What you will do. For the data below, transcribe the part that opens with the line containing "type=added; after=Kegel (rot); pos2=587,420" and closes with the line containing "type=moved; before=Ball (braun);", exactly and with no pictures.

Collected data entries:
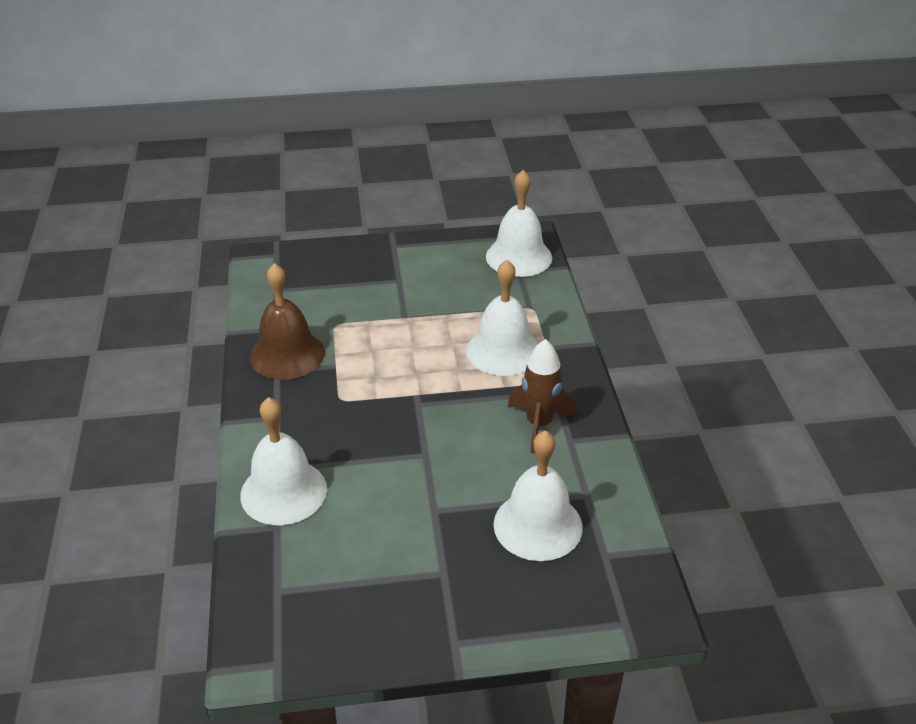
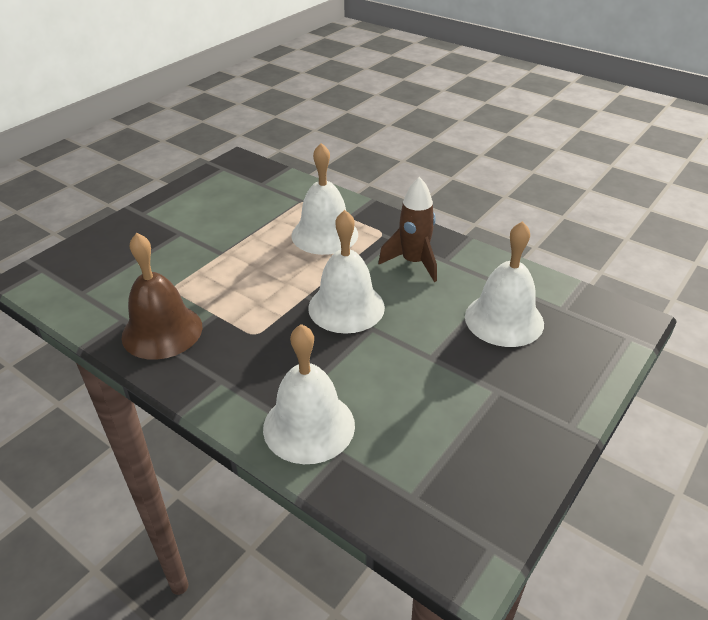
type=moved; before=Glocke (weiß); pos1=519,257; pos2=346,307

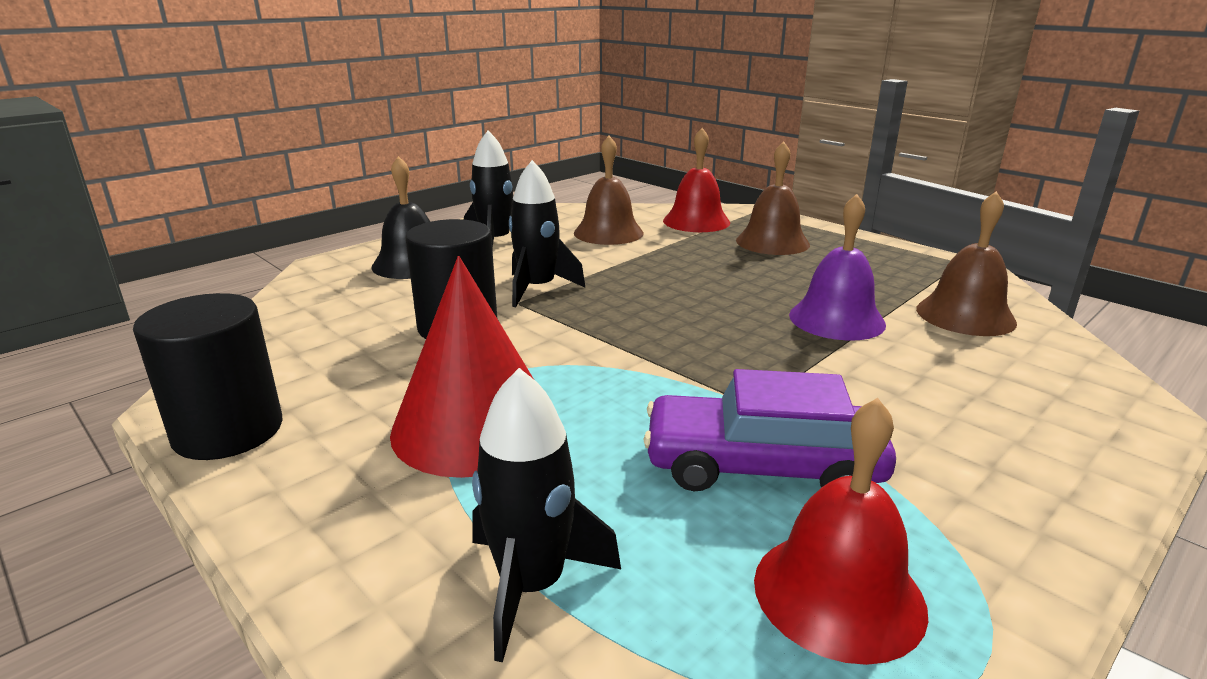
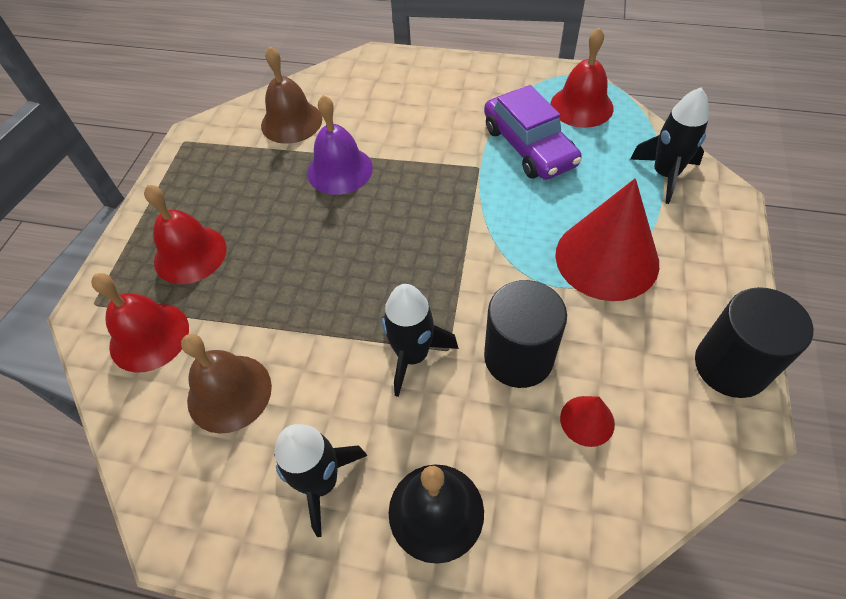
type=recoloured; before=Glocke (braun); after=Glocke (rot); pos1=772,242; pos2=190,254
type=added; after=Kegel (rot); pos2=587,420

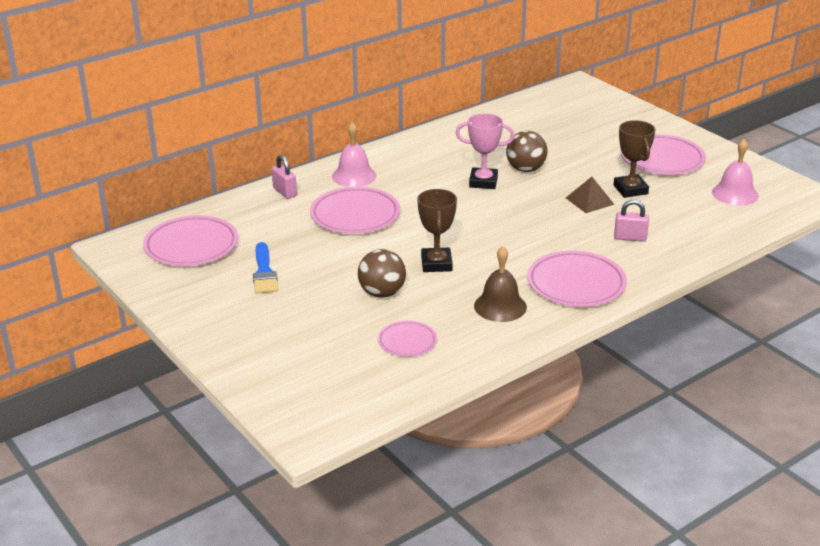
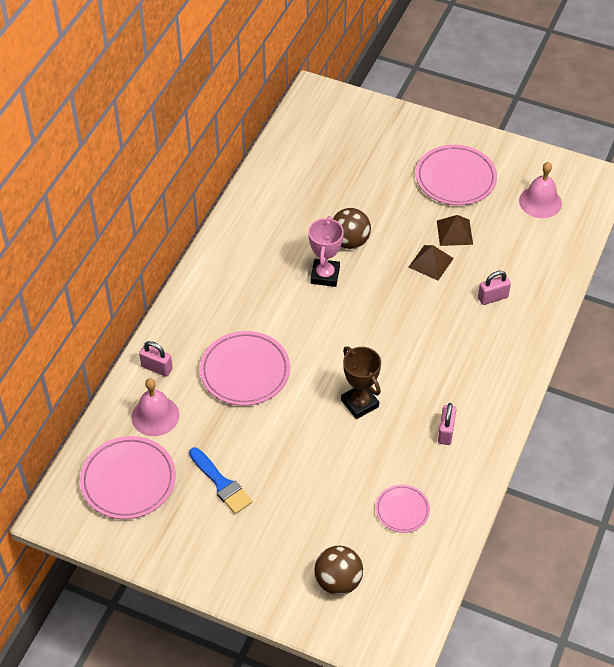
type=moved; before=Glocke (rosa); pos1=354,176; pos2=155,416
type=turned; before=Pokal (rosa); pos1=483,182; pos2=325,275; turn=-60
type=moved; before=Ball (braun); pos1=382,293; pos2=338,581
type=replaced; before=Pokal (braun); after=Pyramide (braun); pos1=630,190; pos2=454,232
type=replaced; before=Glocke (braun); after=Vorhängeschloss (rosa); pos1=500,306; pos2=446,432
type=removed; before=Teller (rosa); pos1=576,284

Solution for this problem.
type=added; after=Kegel (rot); pos2=587,420

type=moved; before=Glocke (rosa); pos1=354,176; pos2=155,416
type=turned; before=Pokal (rosa); pos1=483,182; pos2=325,275; turn=-60
type=moved; before=Ball (braun); pos1=382,293; pos2=338,581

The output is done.